Description of the task
In the entries below, find each line where the word "RFID" appears and give only the total count of such lines.

Items listed in a dataset
──────────────────────────────

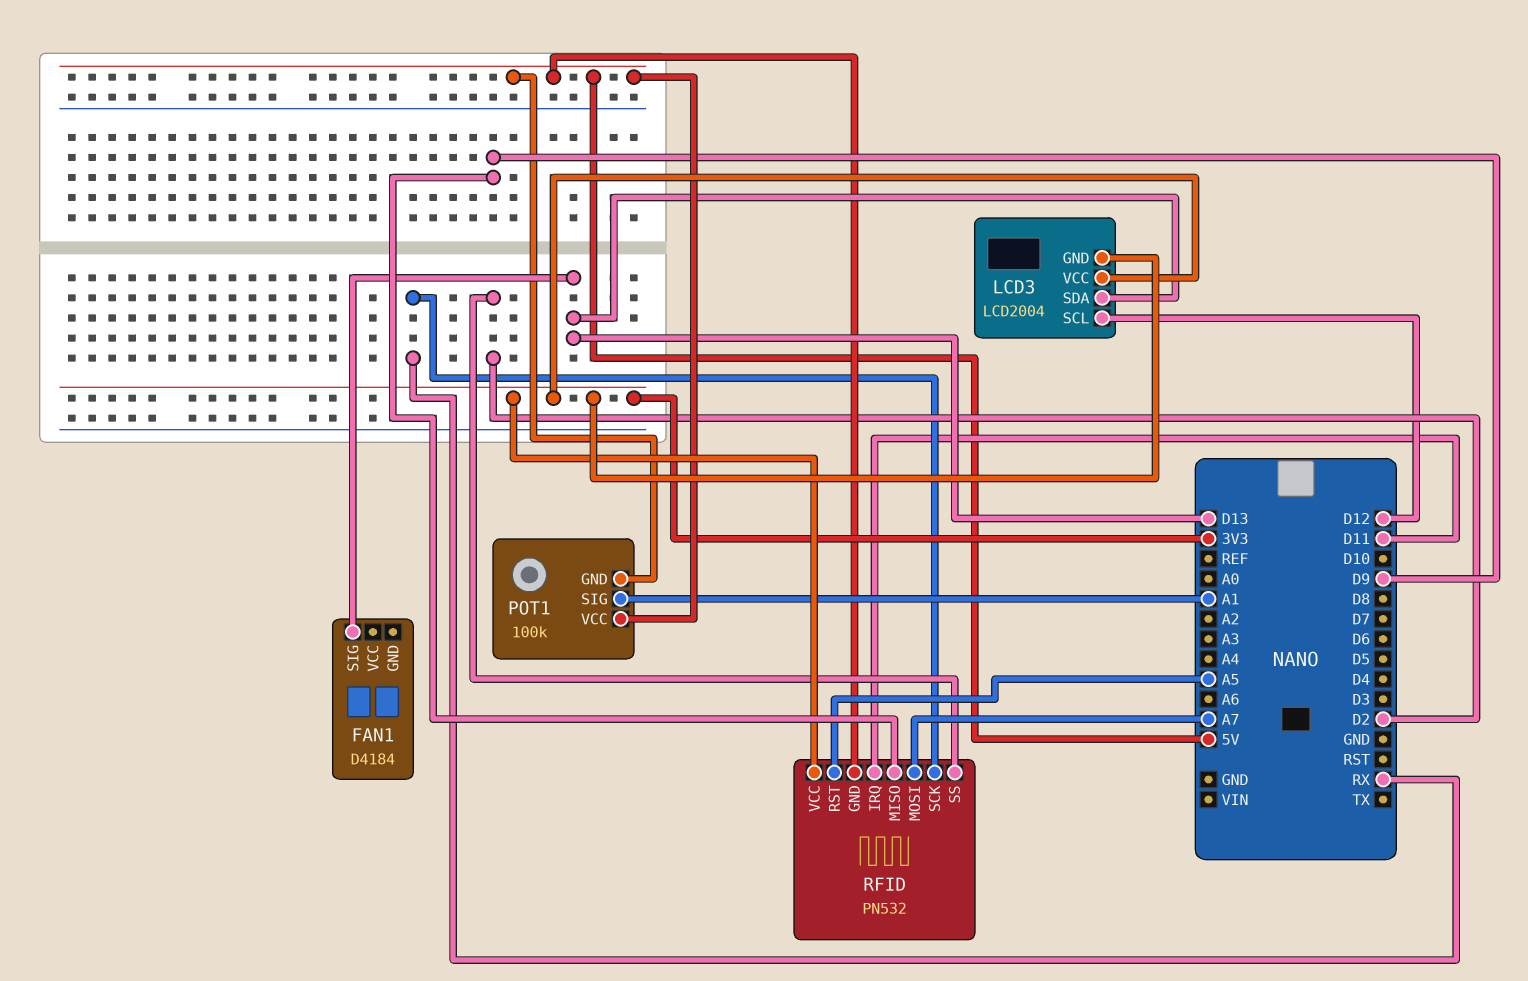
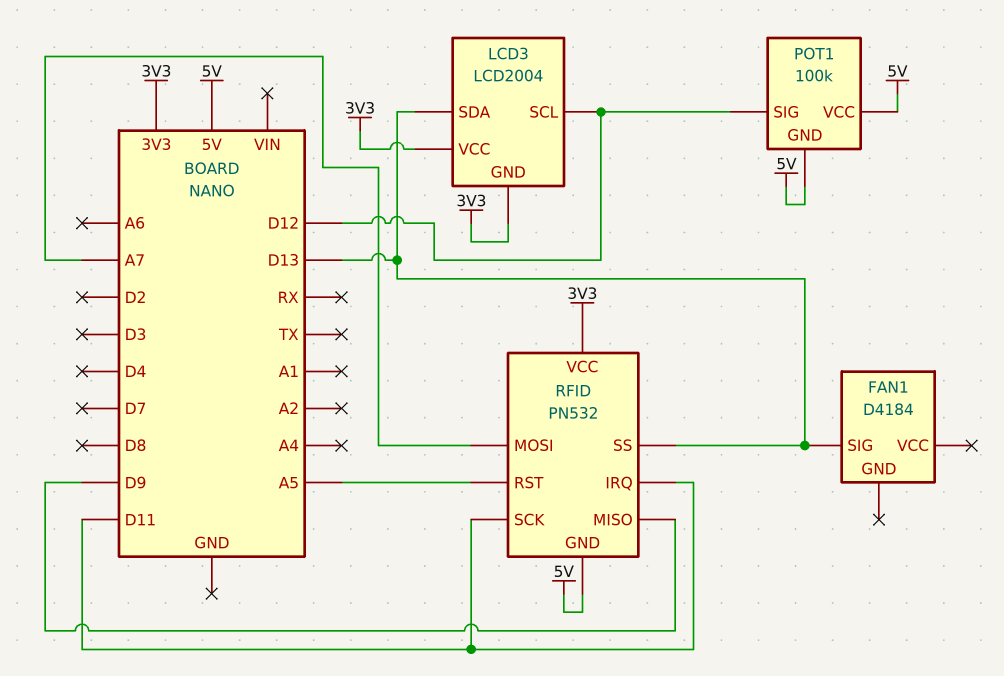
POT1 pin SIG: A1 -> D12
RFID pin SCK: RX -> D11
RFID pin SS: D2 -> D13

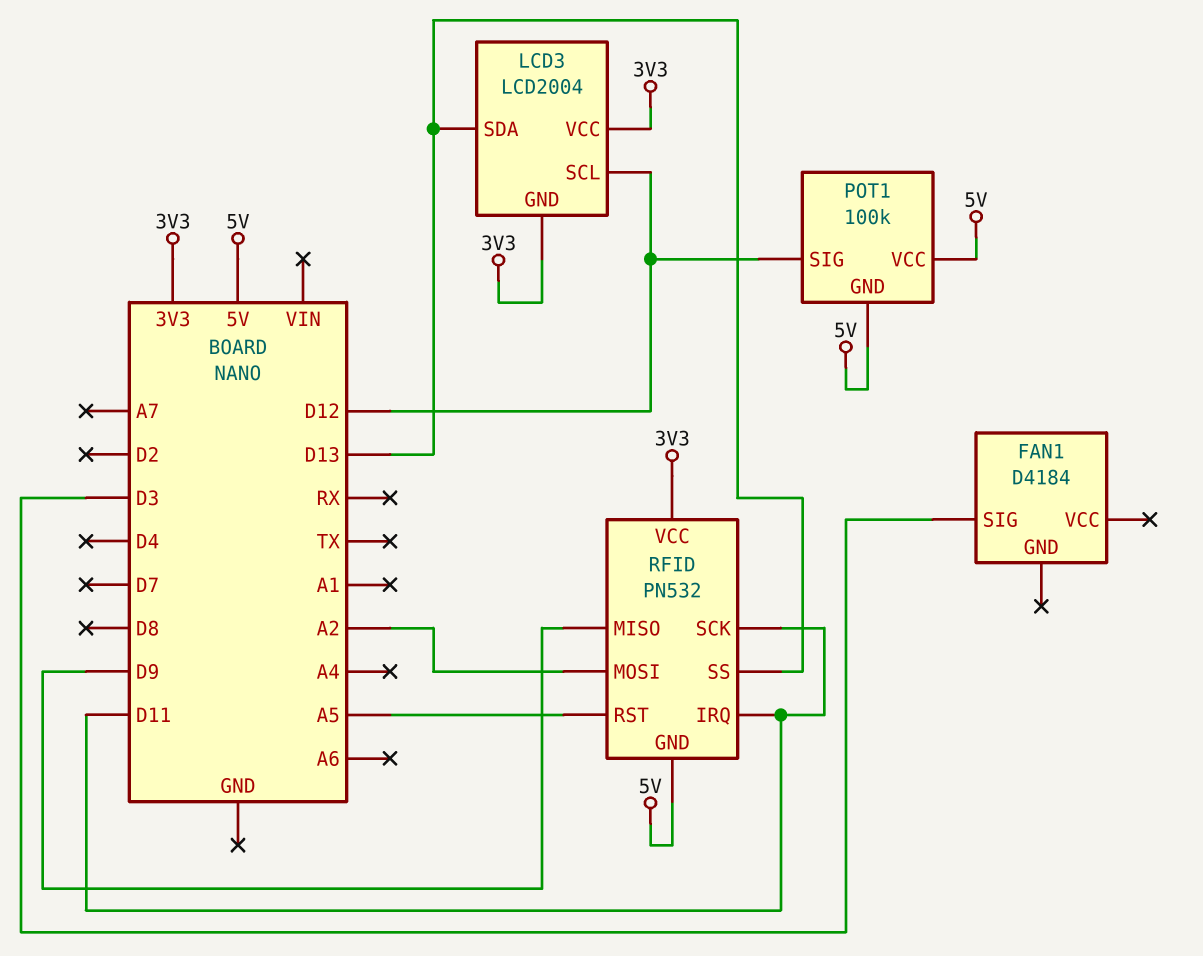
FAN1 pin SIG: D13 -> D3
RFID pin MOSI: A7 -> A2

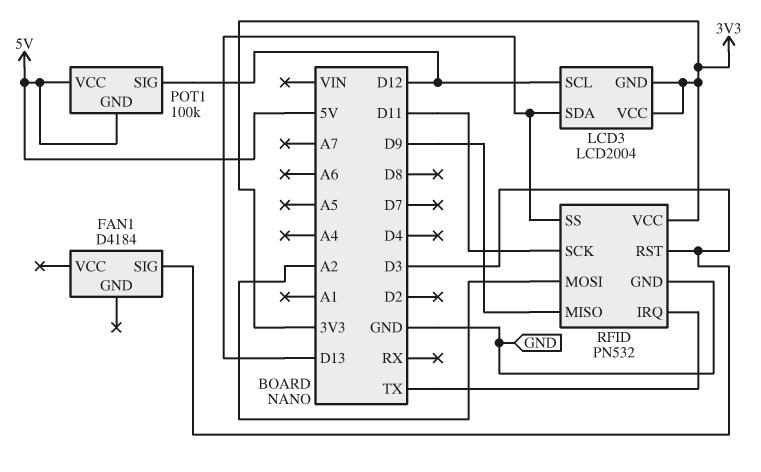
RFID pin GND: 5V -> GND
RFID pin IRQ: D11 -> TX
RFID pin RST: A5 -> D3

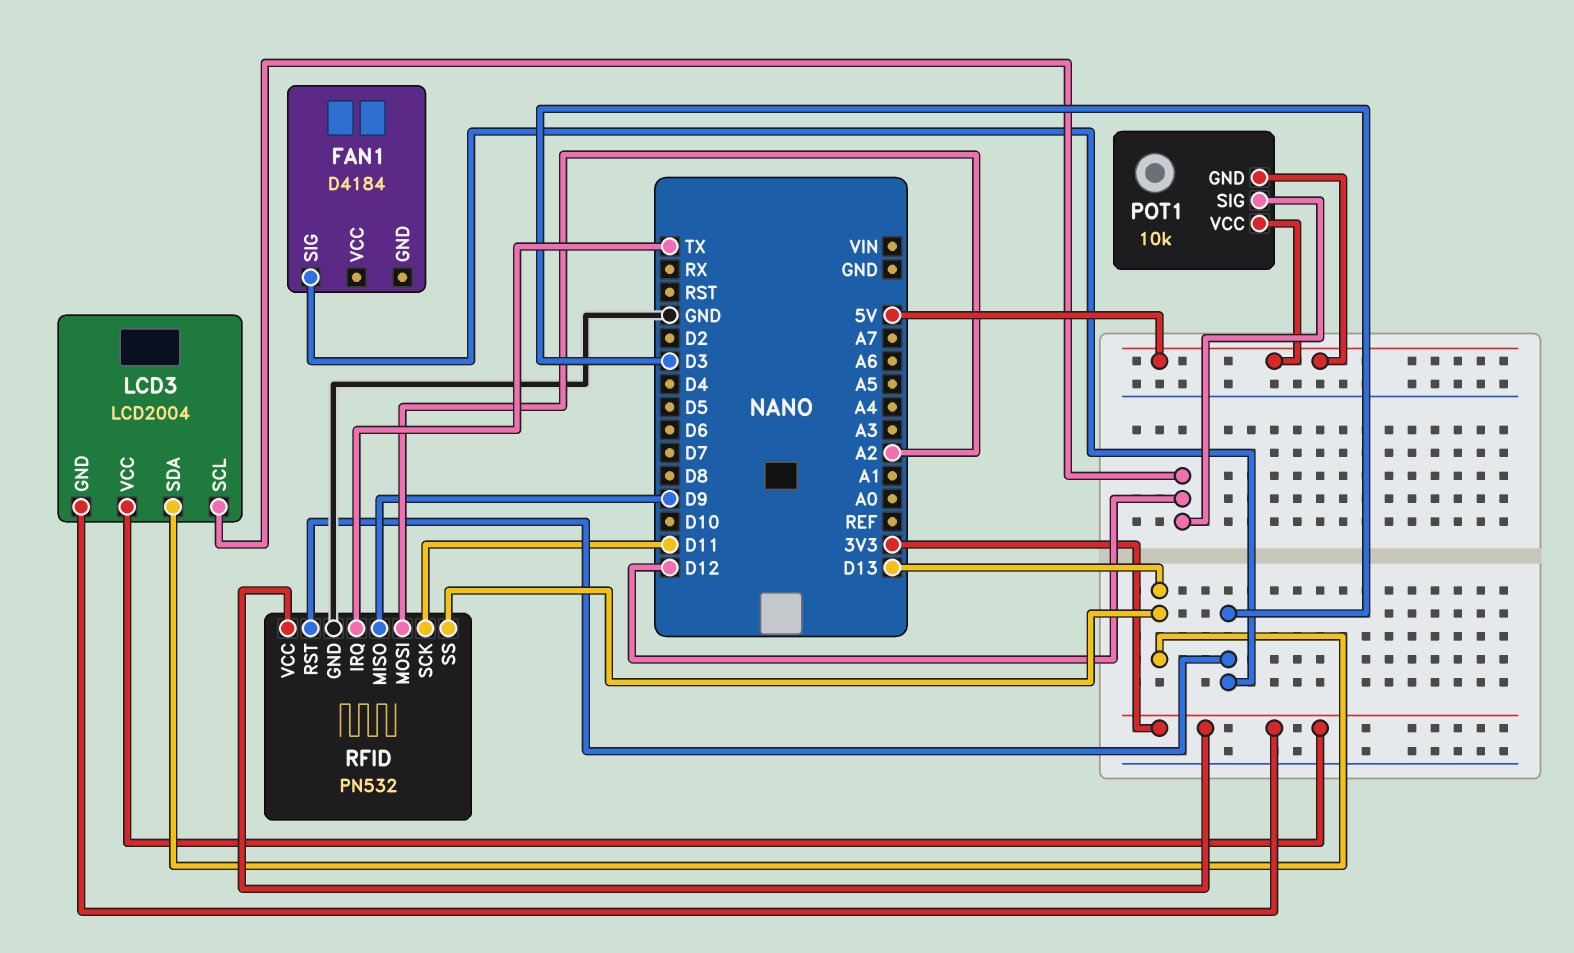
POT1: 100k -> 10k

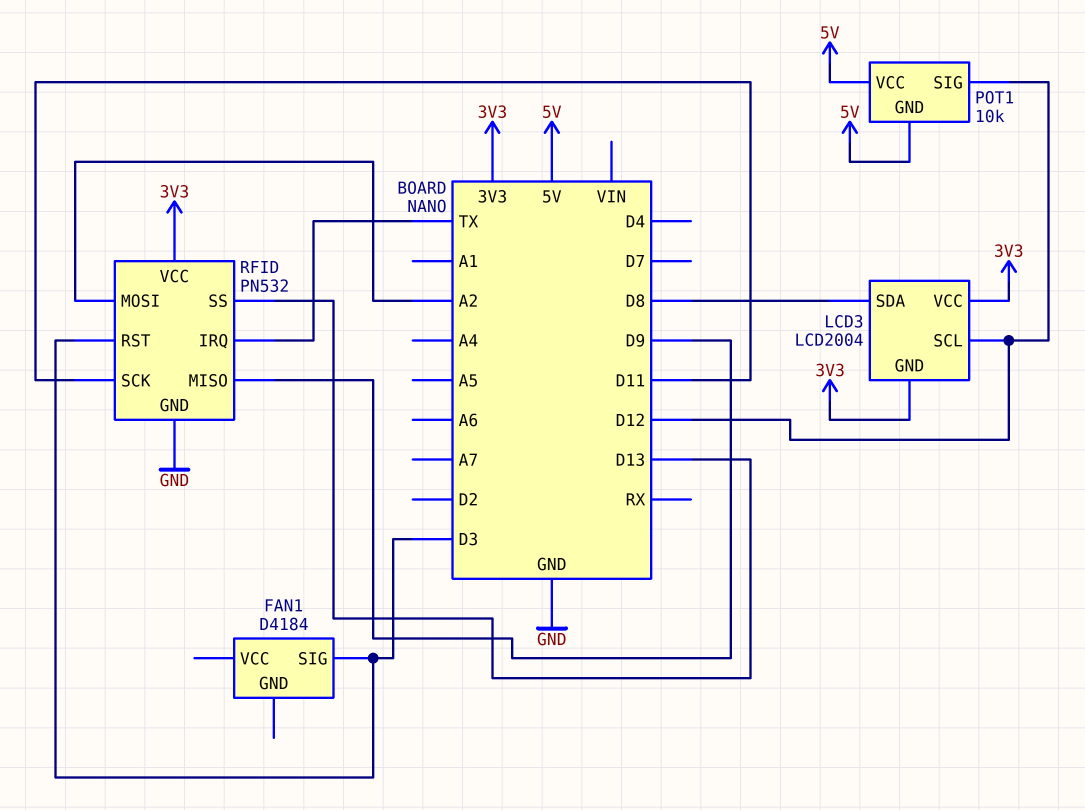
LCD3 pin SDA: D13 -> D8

──────────────────────────────

Task result
6